*** Opening of THE DATA ***

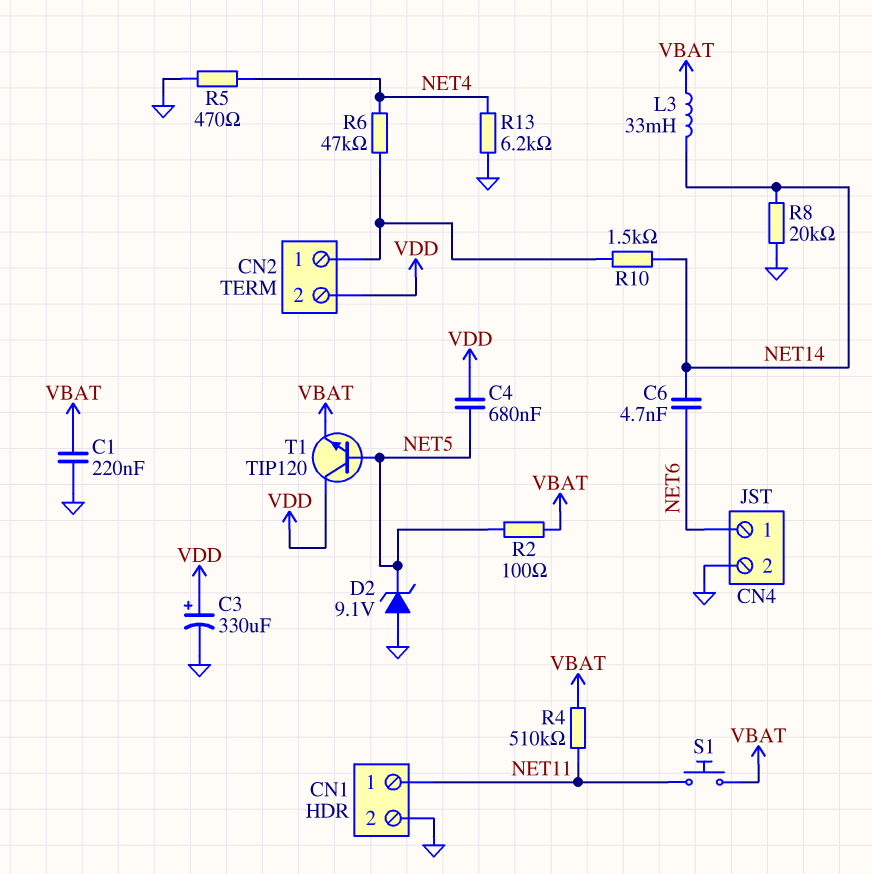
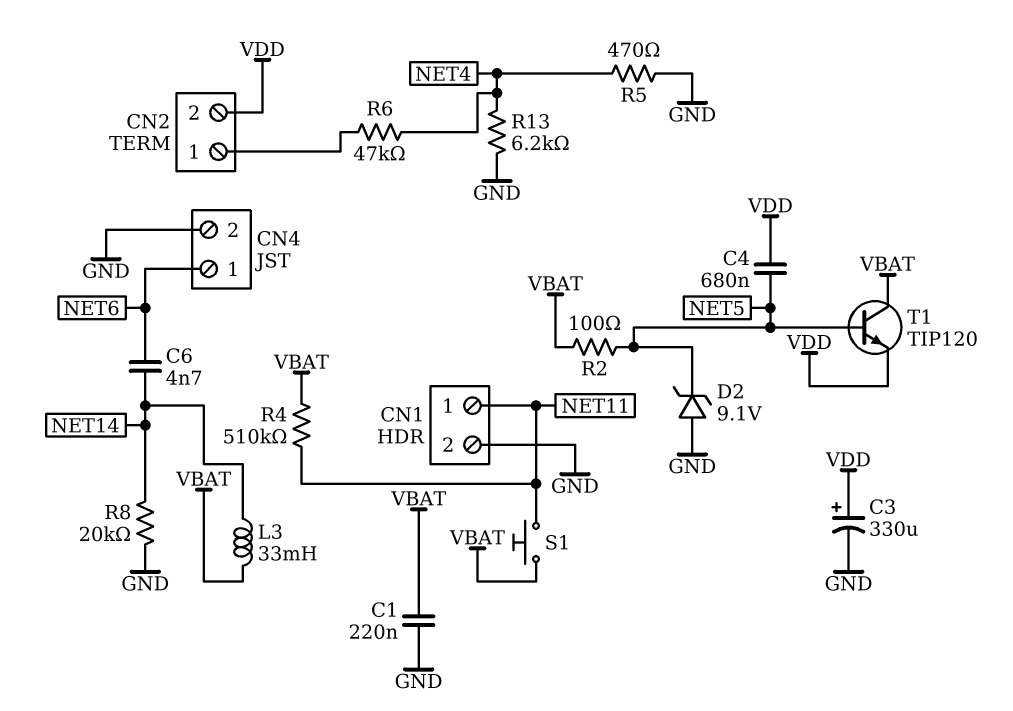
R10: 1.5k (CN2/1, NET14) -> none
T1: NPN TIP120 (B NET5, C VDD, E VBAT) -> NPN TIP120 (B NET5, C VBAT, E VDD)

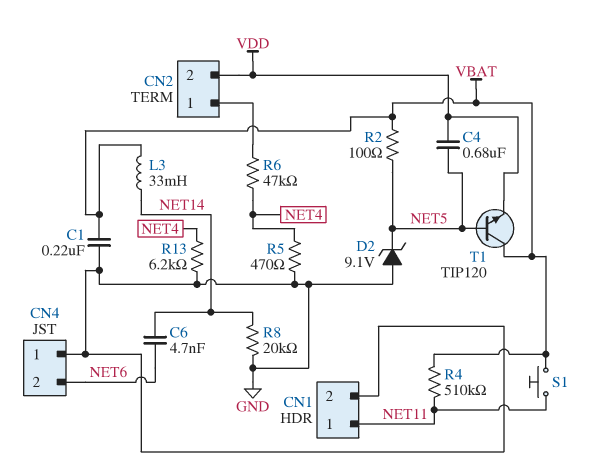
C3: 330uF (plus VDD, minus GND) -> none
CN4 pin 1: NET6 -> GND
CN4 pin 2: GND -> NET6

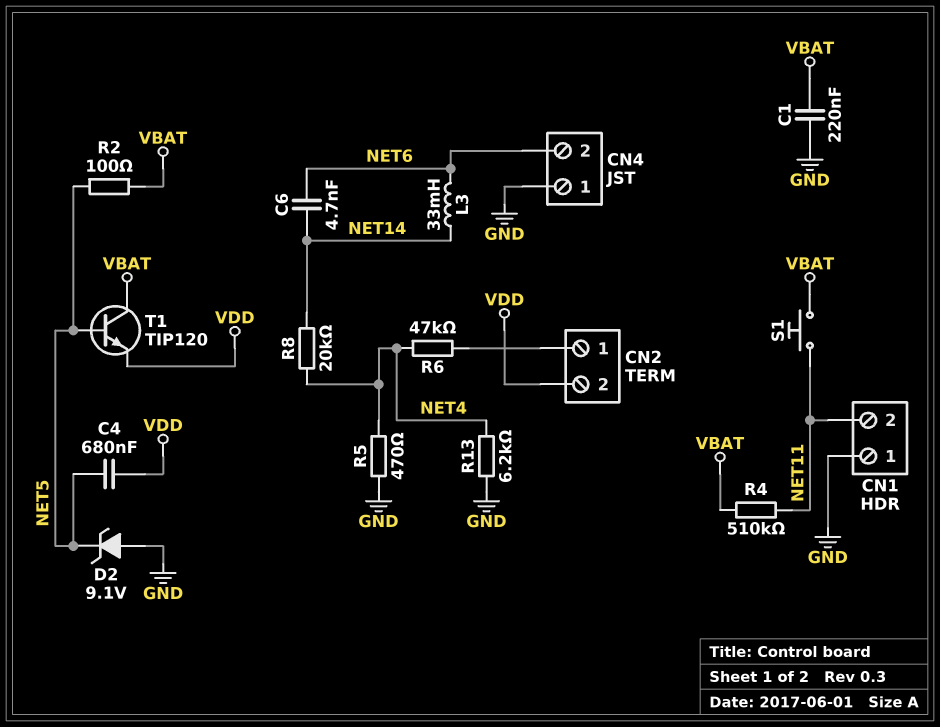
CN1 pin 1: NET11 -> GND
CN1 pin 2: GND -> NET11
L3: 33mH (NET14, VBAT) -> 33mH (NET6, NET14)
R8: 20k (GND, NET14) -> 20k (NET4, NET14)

*** Close of THE DATA ***
*** Opening of THE DATA ***

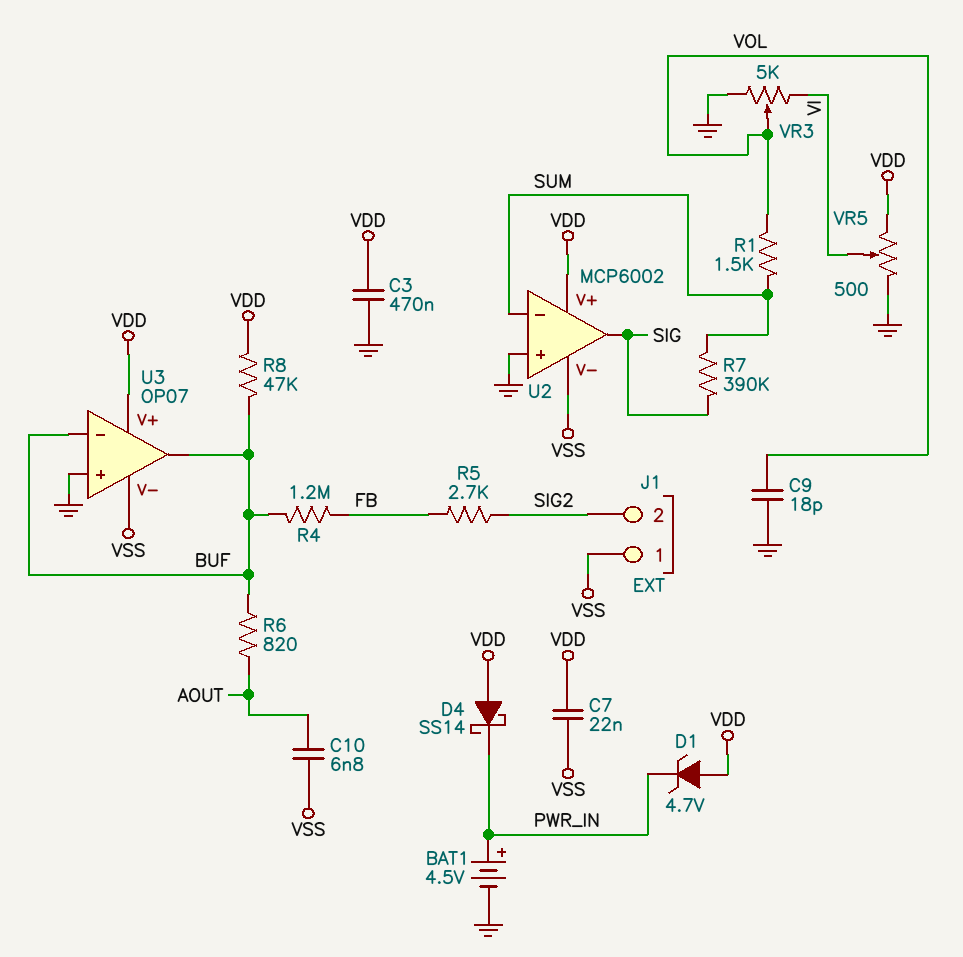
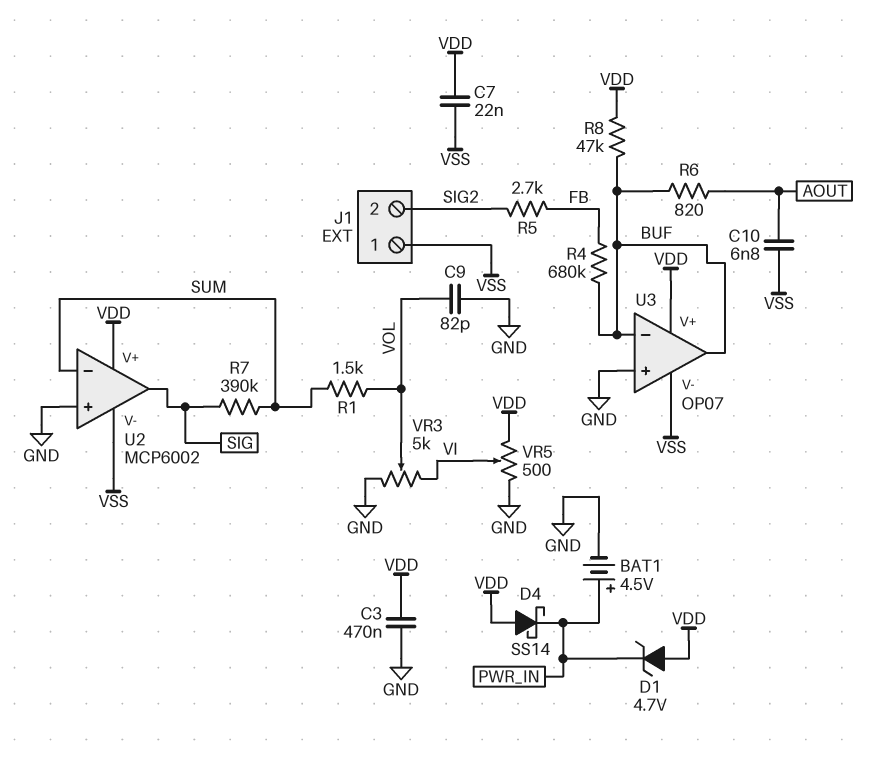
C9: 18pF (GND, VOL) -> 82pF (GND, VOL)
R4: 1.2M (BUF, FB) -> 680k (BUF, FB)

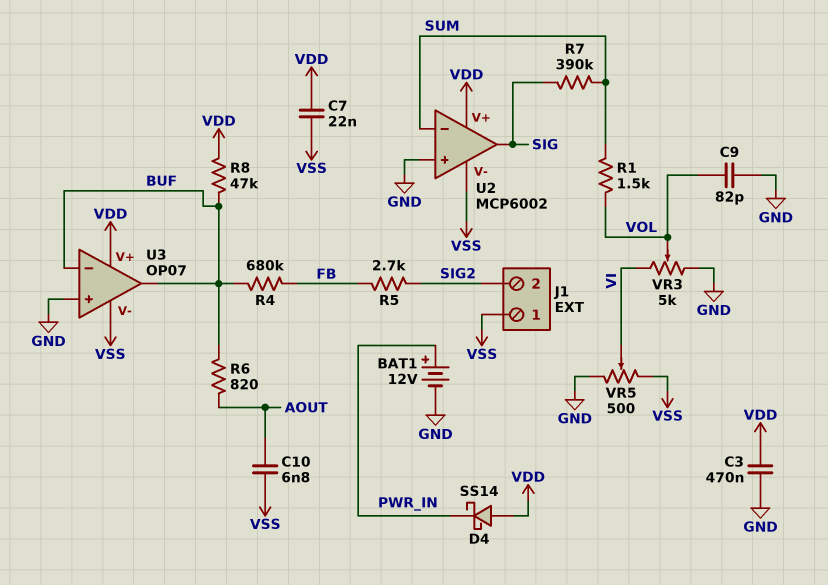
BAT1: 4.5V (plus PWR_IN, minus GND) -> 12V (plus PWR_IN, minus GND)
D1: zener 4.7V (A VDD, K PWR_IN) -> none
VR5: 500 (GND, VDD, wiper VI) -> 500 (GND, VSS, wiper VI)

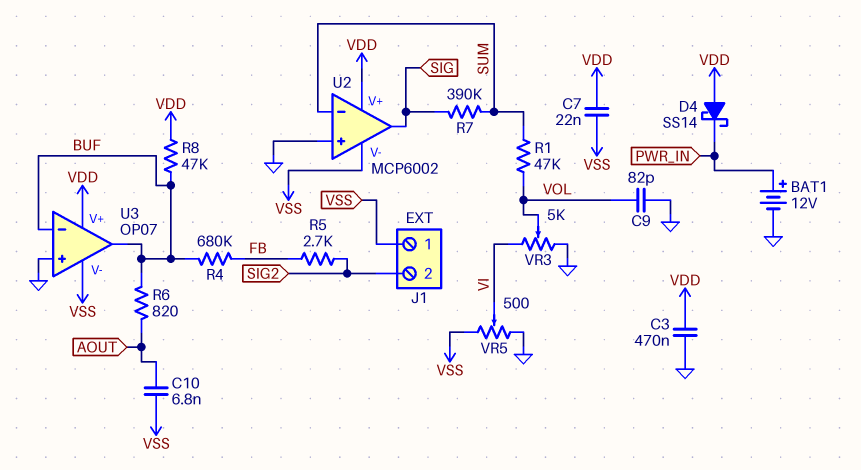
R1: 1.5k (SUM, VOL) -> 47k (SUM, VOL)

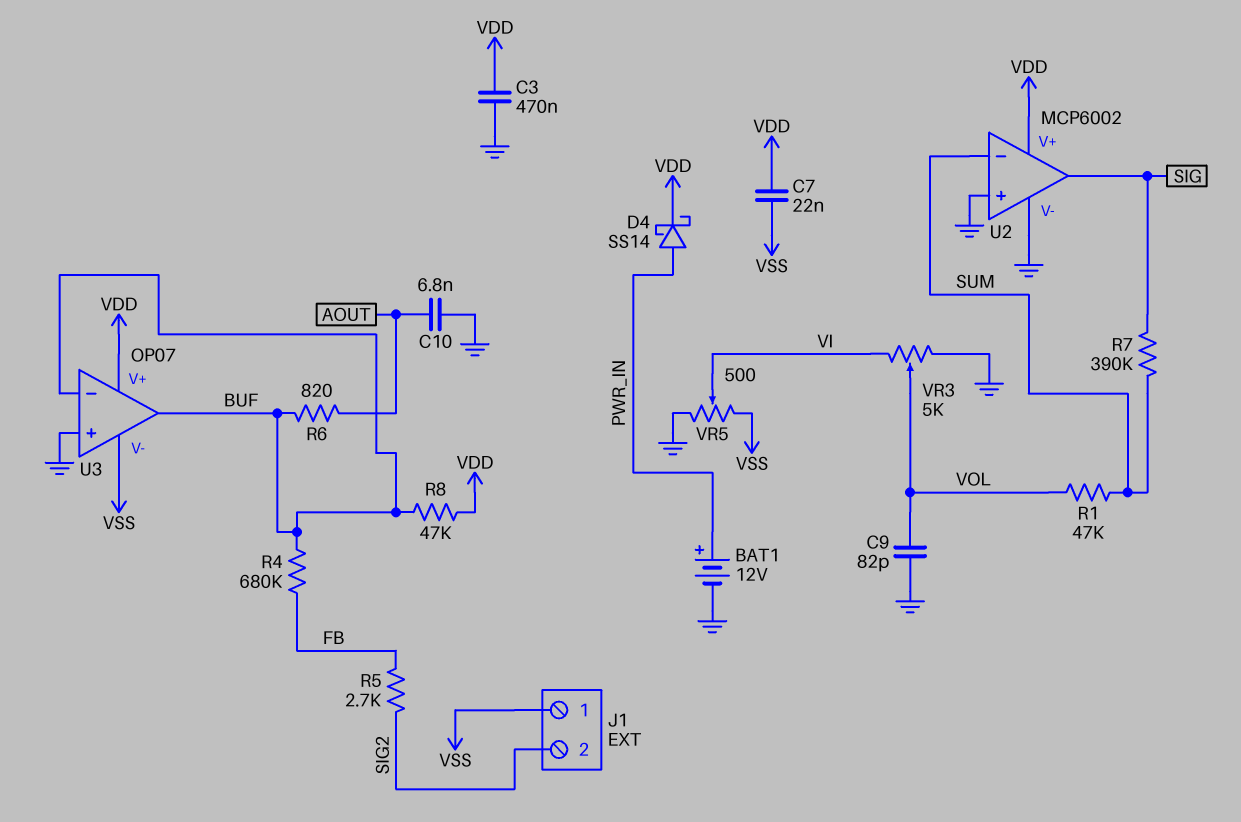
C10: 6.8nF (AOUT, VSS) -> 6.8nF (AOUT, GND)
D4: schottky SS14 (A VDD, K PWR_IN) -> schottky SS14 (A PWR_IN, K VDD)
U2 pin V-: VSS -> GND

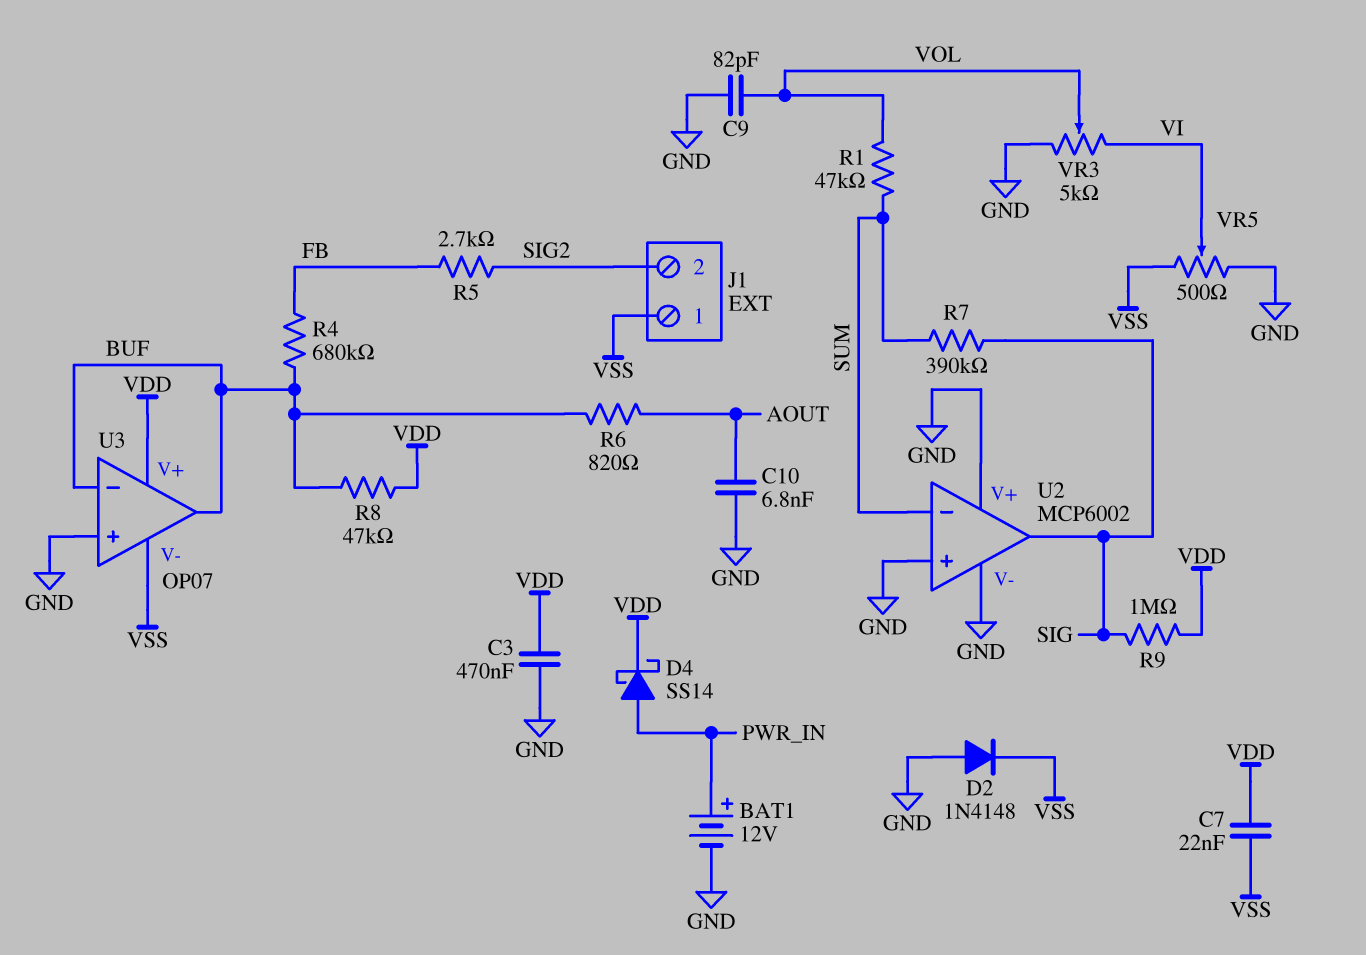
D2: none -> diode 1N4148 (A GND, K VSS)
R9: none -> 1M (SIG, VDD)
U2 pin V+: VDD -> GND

*** Close of THE DATA ***

● **DIRECTIONS FOR THIS TASK**
Using the records above, copy word for word the line with "CN1 pin 2: GND -> NET11", the line with "R8: 20k (GND, NET14) -> 20k (NET4, NET14)", and every line between them.

● **EXPECTED ANSWER**
CN1 pin 2: GND -> NET11
L3: 33mH (NET14, VBAT) -> 33mH (NET6, NET14)
R8: 20k (GND, NET14) -> 20k (NET4, NET14)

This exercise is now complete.